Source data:

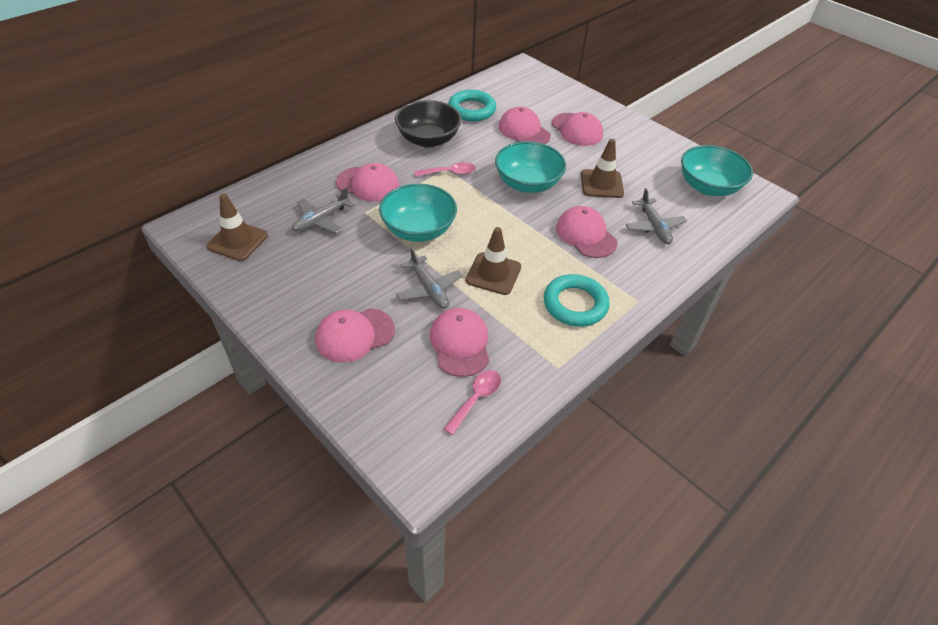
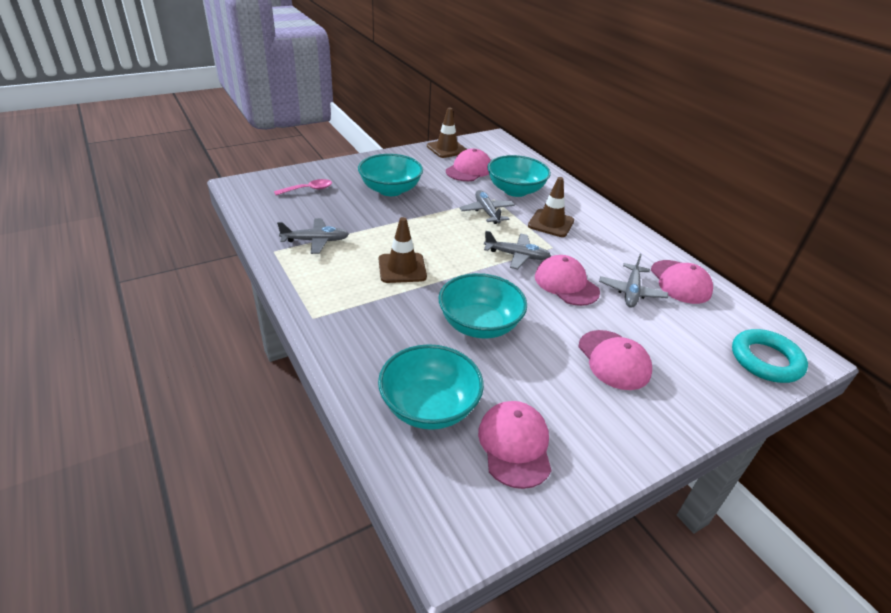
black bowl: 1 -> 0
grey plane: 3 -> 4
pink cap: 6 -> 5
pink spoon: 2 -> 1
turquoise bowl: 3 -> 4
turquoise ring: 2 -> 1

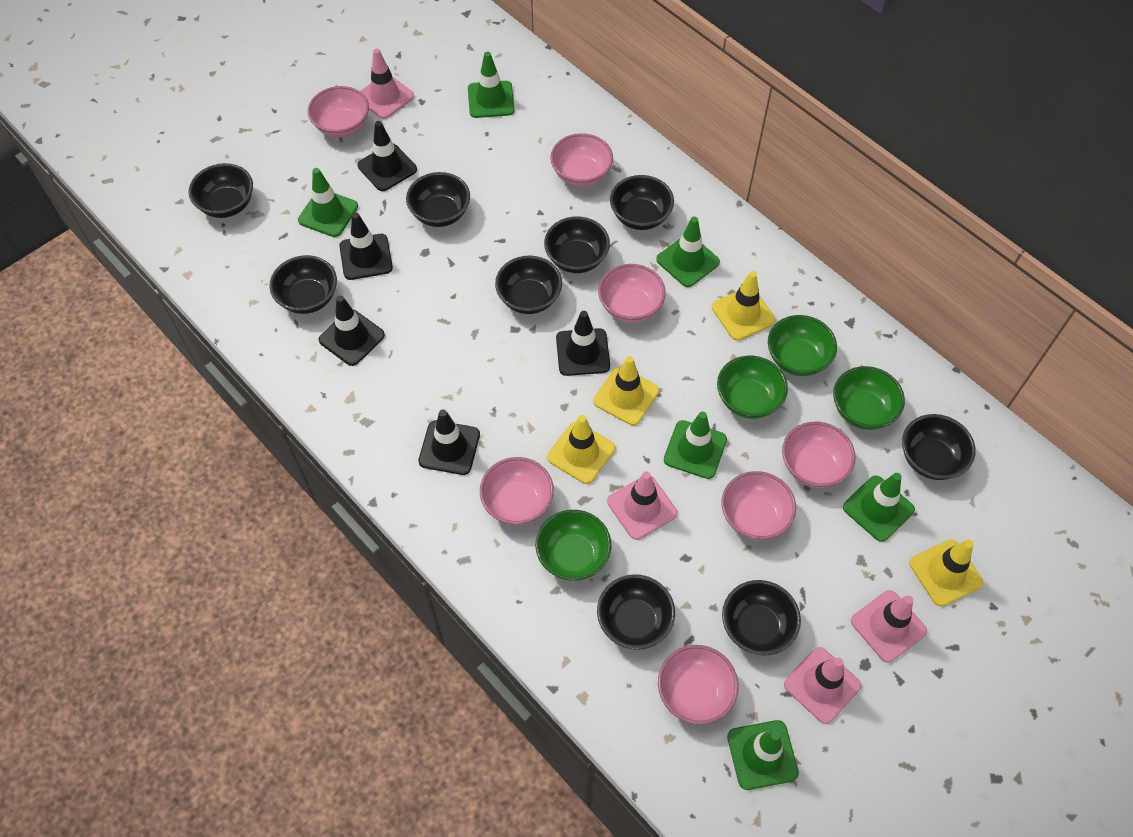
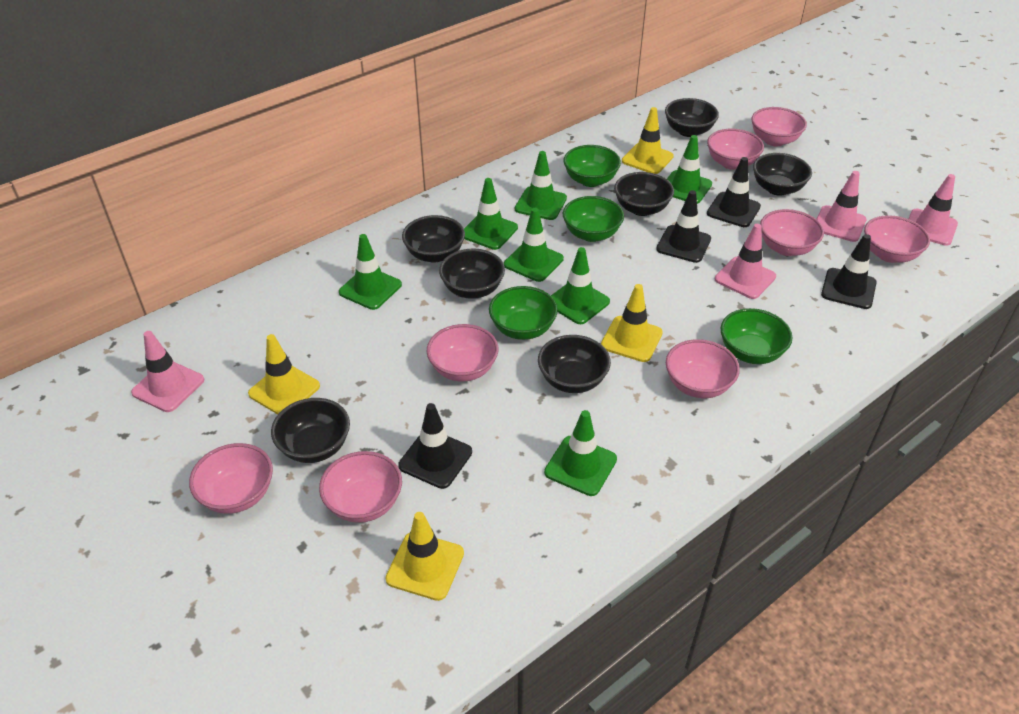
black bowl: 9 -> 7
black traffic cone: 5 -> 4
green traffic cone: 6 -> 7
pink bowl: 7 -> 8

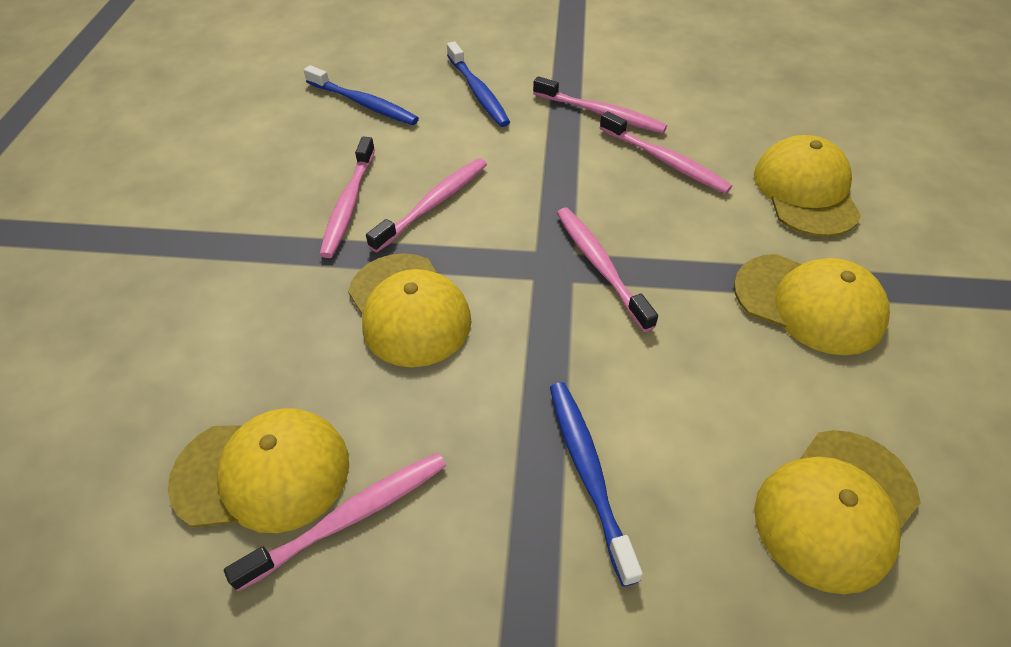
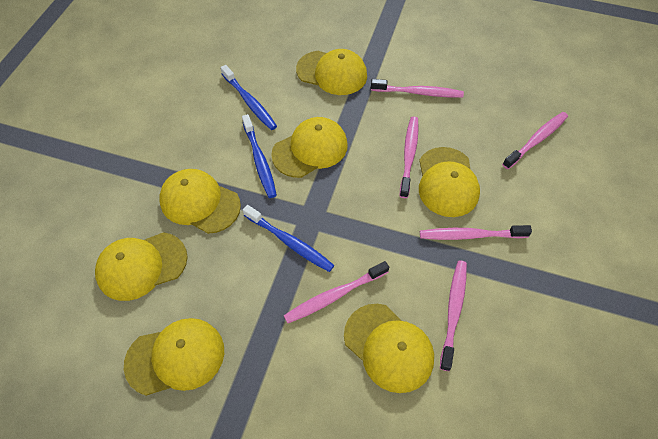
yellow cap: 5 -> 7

◆ **Work to complete**
What you set down should be exactly the lines from the line containing "pink spoon: 2 -> 1" to the last line of the entries above, both included, with no pictures.

◆ **Response**
pink spoon: 2 -> 1
turquoise bowl: 3 -> 4
turquoise ring: 2 -> 1

black bowl: 9 -> 7
black traffic cone: 5 -> 4
green traffic cone: 6 -> 7
pink bowl: 7 -> 8

yellow cap: 5 -> 7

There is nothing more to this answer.